» **Work to be completed**
Give an exact copy of the data that follows, but none of its pictures.
━━ Data for this exercise
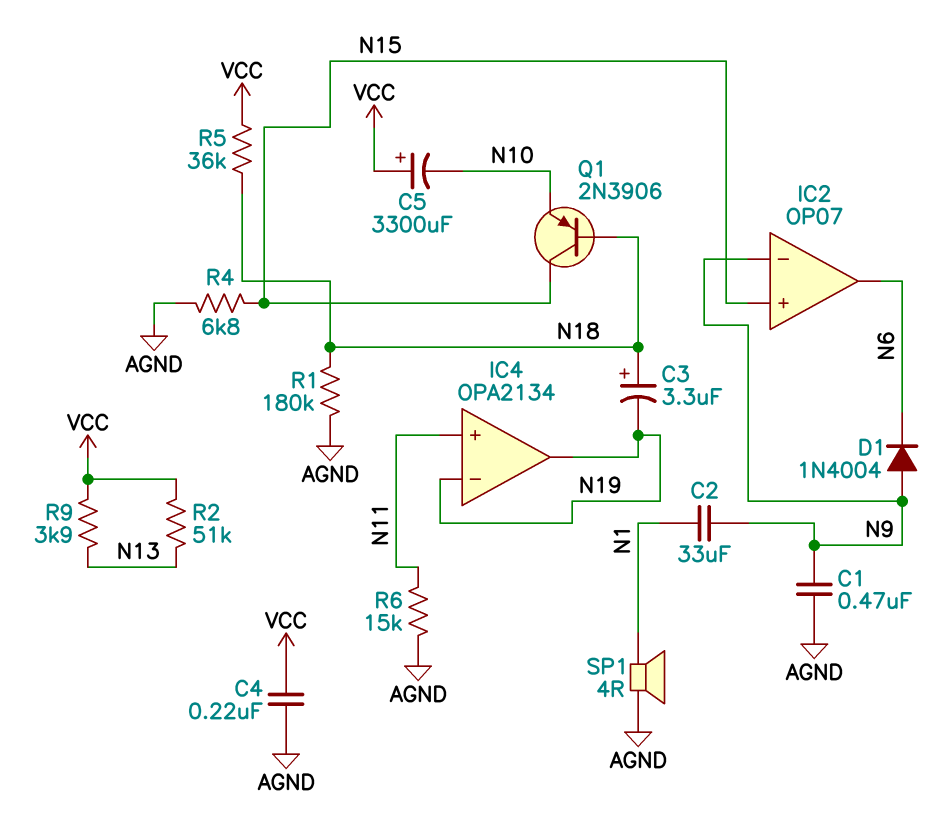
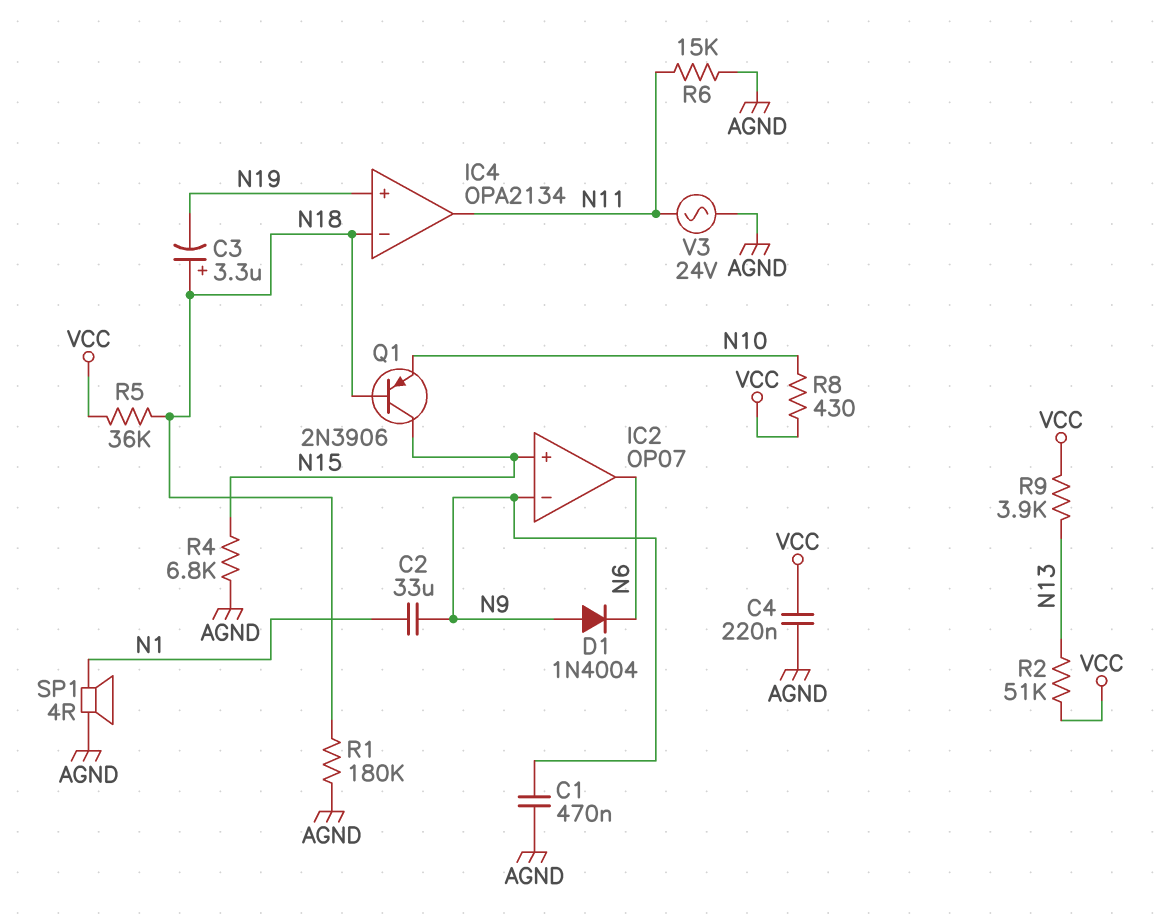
C5: 3300uF (plus VCC, minus N10) -> none
IC4 pin in+: N11 -> N19
IC4 pin in-: N19 -> N18
IC4 pin out: N19 -> N11
R8: none -> 430 (N10, VCC)
V3: none -> AC 24V (AGND, N11)

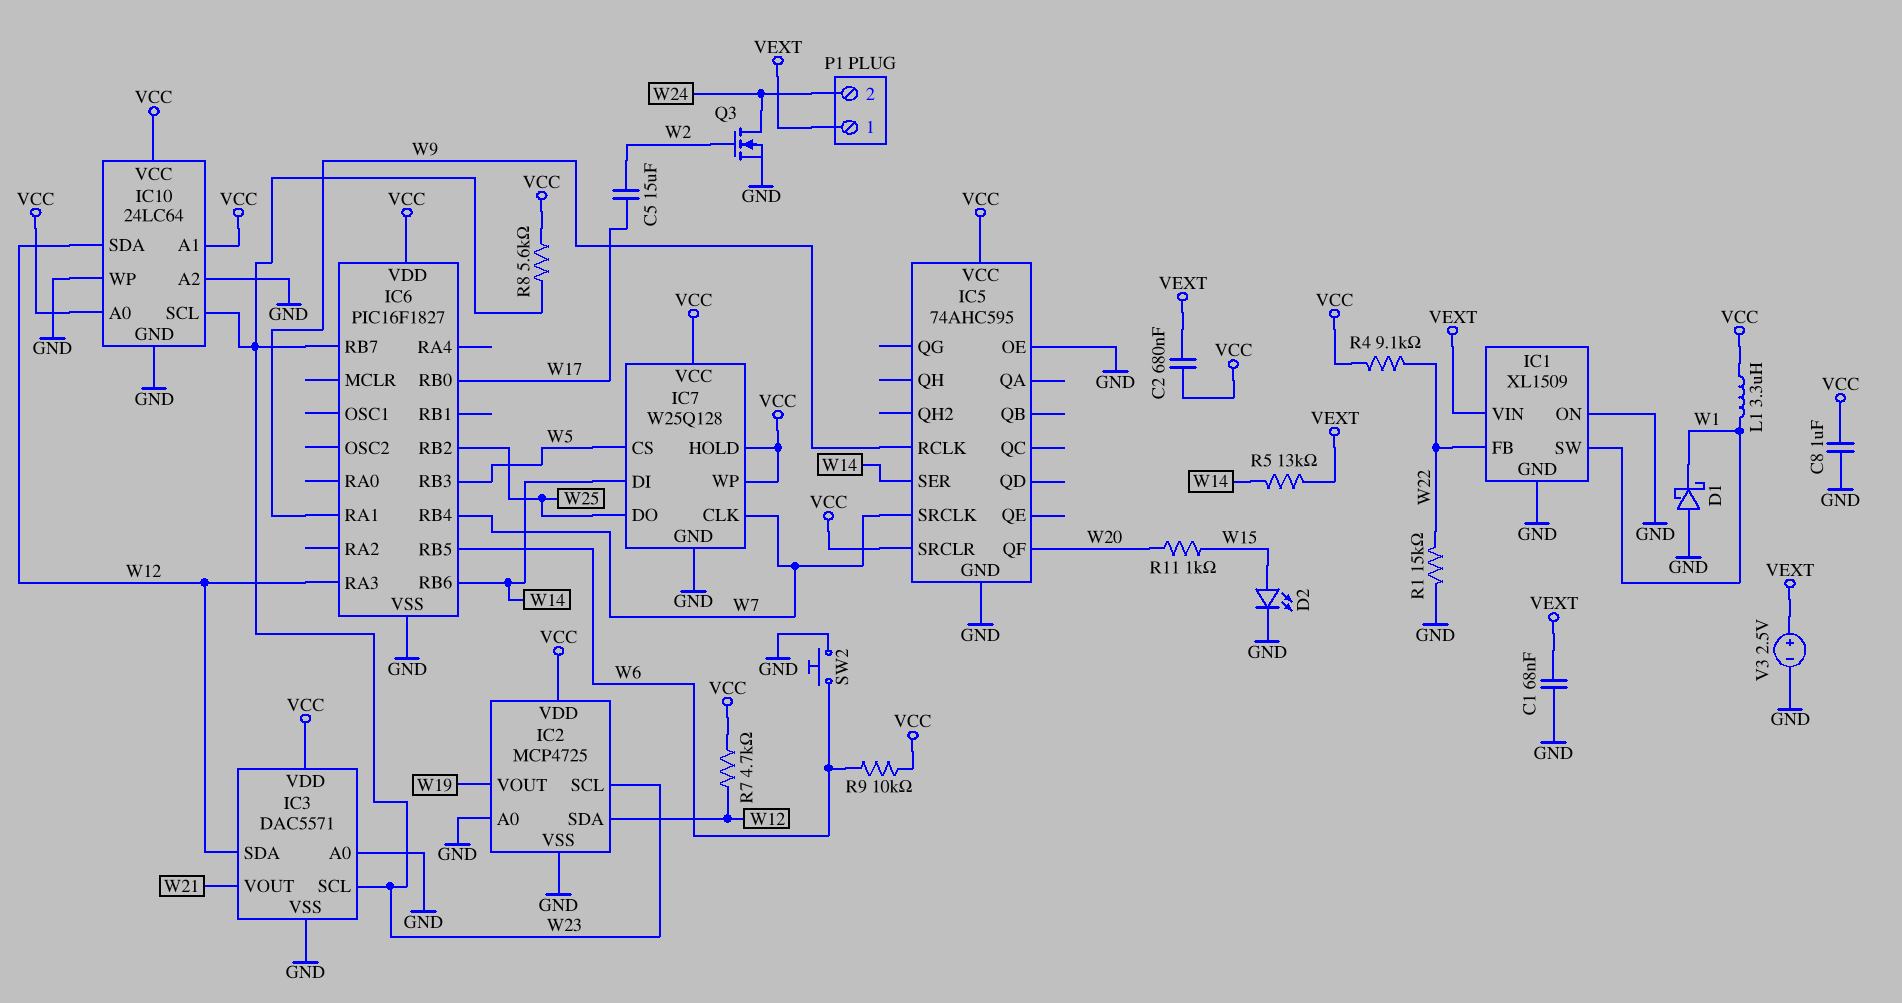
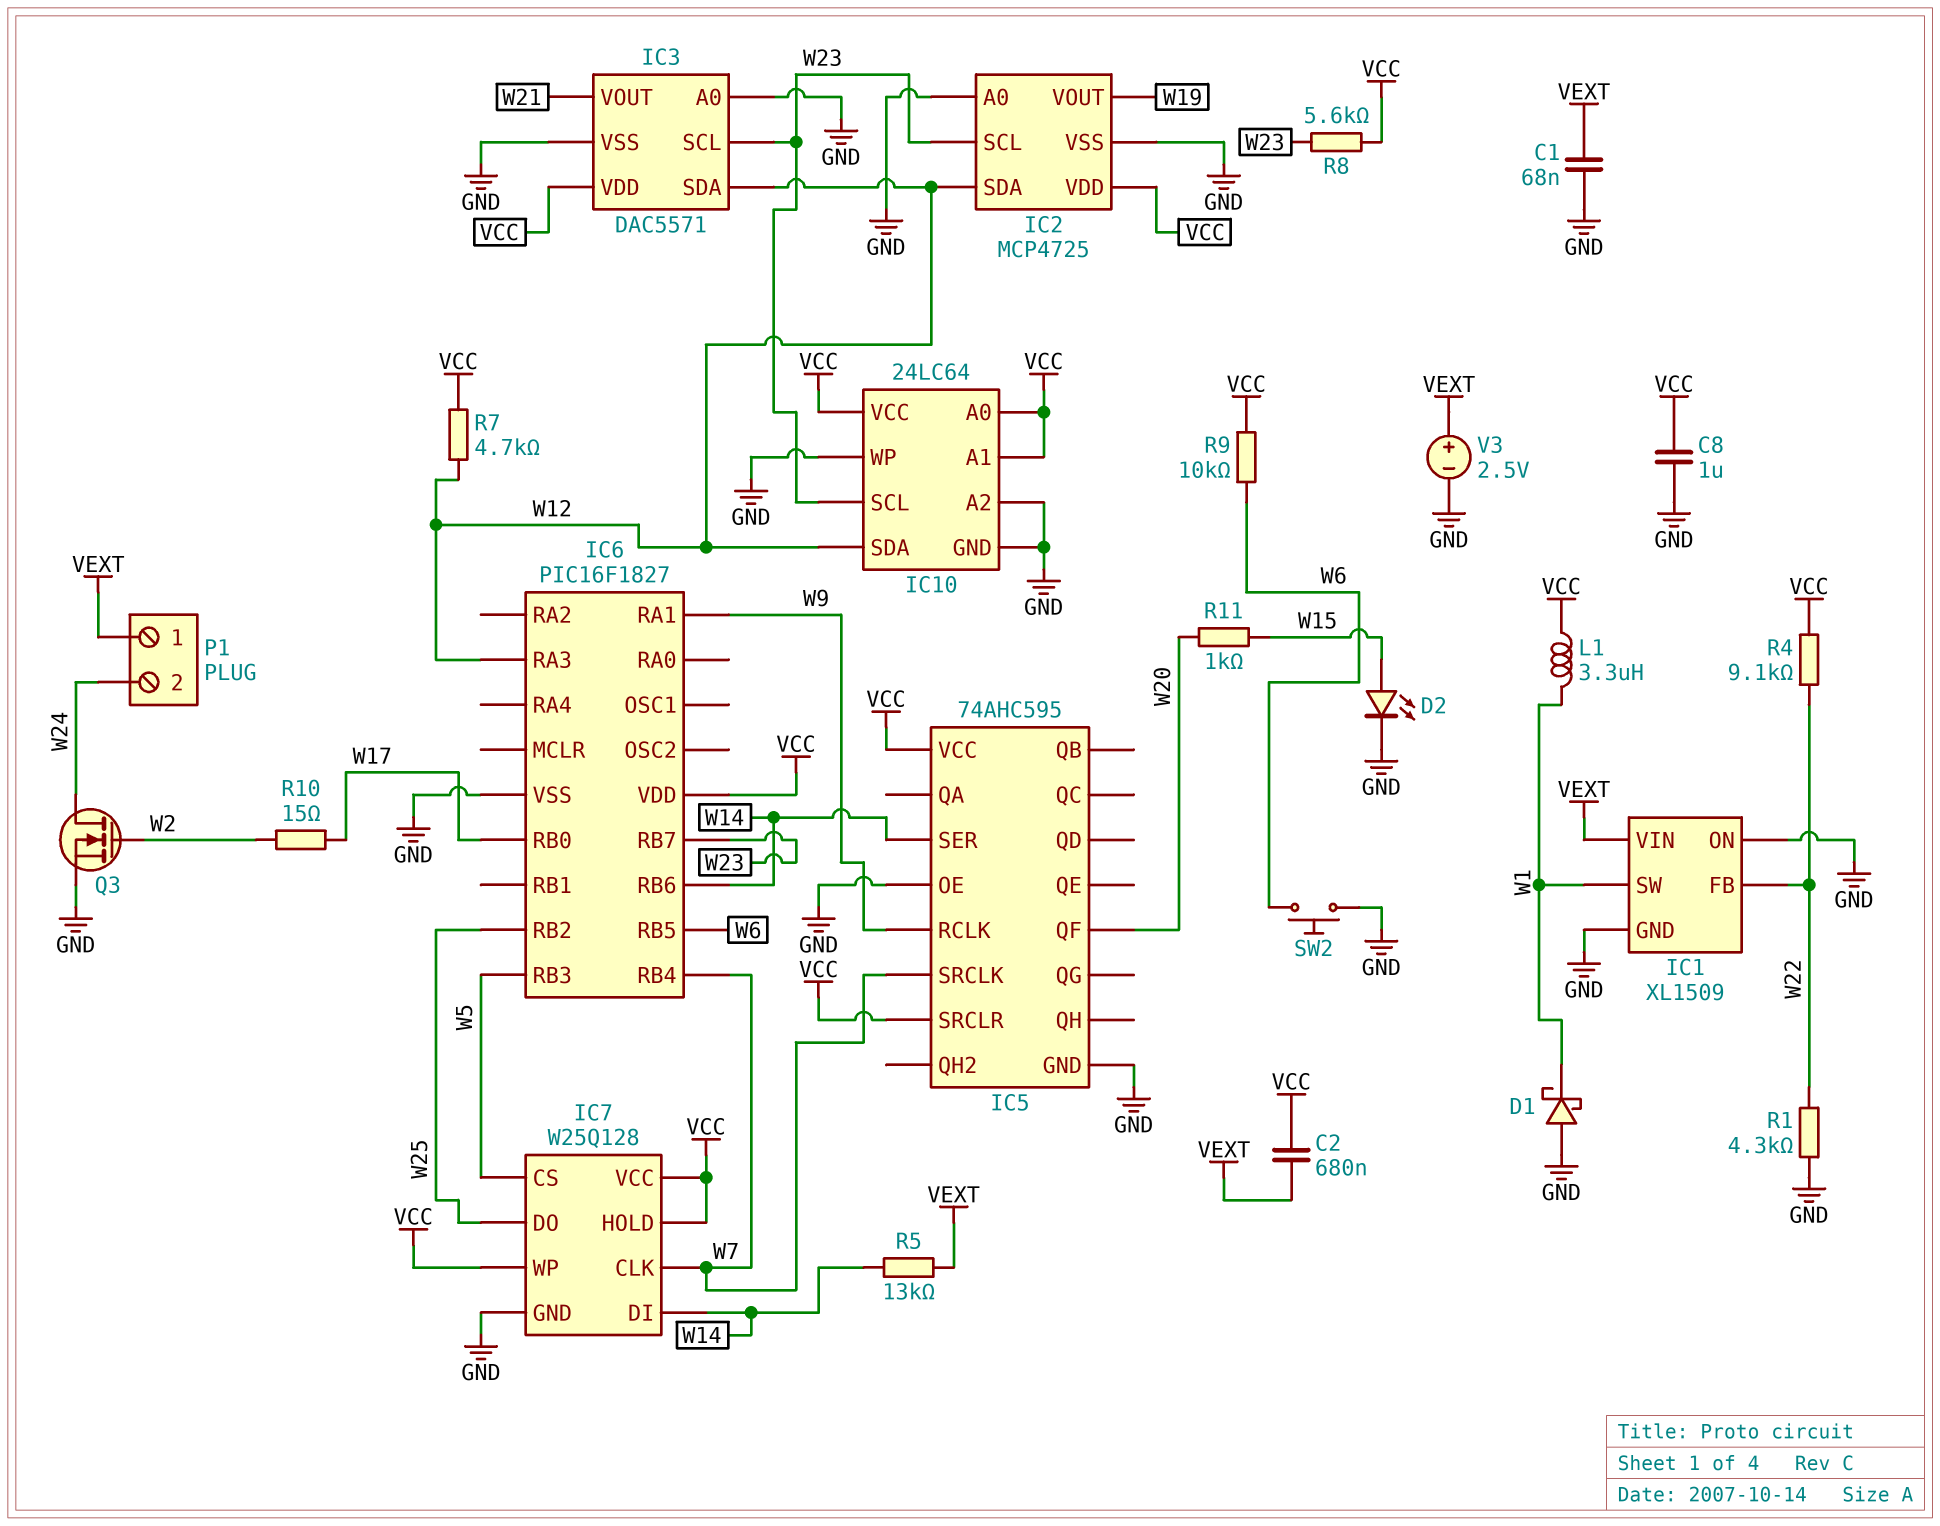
C5: 15uF (W2, W17) -> none
R1: 15k (GND, W22) -> 4.3k (GND, W22)
R10: none -> 15 (W2, W17)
━━━━
» **Your response**
C5: 3300uF (plus VCC, minus N10) -> none
IC4 pin in+: N11 -> N19
IC4 pin in-: N19 -> N18
IC4 pin out: N19 -> N11
R8: none -> 430 (N10, VCC)
V3: none -> AC 24V (AGND, N11)

C5: 15uF (W2, W17) -> none
R1: 15k (GND, W22) -> 4.3k (GND, W22)
R10: none -> 15 (W2, W17)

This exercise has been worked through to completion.